Stored items |

=-=-=-=-=

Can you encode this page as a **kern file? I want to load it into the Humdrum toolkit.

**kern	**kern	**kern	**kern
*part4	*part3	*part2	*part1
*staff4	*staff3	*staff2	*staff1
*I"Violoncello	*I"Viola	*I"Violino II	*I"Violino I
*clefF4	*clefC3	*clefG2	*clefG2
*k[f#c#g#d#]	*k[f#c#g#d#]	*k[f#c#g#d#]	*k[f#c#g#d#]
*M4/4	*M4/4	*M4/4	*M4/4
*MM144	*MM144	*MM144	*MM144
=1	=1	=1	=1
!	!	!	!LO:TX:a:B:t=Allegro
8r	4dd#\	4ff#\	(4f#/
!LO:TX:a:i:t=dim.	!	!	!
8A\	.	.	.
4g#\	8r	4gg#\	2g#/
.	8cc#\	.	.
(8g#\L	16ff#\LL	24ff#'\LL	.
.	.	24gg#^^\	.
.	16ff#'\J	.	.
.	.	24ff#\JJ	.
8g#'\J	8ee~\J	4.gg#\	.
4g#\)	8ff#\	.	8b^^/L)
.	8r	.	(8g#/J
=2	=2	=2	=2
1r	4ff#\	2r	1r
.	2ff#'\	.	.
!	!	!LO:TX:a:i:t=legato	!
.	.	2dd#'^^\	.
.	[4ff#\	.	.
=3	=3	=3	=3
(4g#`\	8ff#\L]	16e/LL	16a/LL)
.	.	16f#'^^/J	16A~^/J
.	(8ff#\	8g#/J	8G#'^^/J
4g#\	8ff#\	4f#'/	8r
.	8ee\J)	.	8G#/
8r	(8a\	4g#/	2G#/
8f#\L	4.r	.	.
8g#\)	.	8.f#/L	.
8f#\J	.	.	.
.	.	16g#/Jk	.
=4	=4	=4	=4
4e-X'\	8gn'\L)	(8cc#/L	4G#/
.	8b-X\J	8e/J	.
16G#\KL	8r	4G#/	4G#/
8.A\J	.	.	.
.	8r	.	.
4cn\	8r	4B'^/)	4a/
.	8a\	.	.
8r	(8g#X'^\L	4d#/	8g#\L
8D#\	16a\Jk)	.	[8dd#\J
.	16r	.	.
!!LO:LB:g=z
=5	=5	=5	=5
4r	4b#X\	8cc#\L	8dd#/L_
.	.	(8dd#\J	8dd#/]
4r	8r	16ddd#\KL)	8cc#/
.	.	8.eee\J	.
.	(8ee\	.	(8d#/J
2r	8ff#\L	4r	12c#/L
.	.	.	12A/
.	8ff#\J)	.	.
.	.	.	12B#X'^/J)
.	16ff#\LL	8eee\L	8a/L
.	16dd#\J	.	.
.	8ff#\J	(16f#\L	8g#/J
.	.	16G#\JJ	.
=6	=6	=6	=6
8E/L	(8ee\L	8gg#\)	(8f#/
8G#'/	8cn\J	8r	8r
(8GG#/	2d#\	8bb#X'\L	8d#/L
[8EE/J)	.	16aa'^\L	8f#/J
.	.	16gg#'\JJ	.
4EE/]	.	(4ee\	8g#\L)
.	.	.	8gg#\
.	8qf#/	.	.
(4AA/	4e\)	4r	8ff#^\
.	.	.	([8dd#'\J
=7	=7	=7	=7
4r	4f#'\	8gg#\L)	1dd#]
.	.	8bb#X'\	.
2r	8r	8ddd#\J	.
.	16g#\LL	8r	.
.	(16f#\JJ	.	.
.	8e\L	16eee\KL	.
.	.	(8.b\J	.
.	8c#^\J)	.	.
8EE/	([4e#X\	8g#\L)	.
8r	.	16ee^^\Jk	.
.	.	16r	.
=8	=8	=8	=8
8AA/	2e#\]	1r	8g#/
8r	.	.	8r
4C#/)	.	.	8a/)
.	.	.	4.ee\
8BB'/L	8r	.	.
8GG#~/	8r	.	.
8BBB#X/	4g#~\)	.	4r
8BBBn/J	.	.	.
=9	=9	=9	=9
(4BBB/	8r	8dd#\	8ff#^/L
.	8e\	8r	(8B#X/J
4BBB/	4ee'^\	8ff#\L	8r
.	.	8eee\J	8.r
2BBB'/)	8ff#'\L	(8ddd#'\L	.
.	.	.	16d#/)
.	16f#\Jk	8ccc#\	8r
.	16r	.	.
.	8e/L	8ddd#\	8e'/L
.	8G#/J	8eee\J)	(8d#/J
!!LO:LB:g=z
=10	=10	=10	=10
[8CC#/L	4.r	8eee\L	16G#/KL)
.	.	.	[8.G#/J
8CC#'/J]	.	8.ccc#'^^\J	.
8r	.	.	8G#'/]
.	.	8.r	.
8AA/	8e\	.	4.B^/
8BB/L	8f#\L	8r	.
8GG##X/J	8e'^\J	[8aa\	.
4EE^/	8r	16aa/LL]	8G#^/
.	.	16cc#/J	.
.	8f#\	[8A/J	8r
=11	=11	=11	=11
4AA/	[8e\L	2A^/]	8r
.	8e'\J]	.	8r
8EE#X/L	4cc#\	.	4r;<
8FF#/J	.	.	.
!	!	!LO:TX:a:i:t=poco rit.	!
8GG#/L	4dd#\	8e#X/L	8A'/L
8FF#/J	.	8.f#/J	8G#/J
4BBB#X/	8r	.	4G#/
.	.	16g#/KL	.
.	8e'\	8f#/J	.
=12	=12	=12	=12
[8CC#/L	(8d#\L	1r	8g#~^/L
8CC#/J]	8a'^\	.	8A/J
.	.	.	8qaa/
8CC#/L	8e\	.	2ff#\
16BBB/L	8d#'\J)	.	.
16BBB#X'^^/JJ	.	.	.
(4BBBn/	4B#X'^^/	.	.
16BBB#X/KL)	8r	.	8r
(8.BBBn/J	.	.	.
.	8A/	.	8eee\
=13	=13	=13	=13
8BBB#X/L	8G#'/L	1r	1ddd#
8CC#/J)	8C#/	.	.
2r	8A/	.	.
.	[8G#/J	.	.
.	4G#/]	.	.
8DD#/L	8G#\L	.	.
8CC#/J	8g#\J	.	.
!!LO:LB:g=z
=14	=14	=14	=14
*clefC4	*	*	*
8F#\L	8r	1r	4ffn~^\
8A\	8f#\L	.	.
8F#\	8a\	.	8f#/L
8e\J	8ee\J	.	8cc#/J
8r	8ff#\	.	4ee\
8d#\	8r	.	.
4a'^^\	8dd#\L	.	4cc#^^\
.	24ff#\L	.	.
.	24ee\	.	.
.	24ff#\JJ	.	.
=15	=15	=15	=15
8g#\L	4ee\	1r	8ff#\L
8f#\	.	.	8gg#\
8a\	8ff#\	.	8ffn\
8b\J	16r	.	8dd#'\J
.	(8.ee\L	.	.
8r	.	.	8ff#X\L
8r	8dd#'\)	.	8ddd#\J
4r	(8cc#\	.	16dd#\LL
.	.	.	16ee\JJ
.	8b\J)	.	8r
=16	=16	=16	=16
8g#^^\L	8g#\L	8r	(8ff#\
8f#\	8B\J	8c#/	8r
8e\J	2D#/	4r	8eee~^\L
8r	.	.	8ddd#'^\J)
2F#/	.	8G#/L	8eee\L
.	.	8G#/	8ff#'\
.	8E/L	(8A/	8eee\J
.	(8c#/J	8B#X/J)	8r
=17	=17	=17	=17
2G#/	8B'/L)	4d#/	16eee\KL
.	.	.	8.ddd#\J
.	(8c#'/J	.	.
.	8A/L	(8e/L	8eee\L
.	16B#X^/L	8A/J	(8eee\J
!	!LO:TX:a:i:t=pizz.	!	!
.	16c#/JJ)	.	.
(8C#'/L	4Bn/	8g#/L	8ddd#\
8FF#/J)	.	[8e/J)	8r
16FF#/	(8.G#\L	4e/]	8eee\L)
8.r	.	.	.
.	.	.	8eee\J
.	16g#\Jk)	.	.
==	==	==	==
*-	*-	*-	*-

=-=-=-=-=

Instruction | Please select every line of the listing above that contains the string "kern", matching case exactly.

Full solution |
Can you encode this page as a **kern file? I want to load it into the Humdrum toolkit.
**kern	**kern	**kern	**kern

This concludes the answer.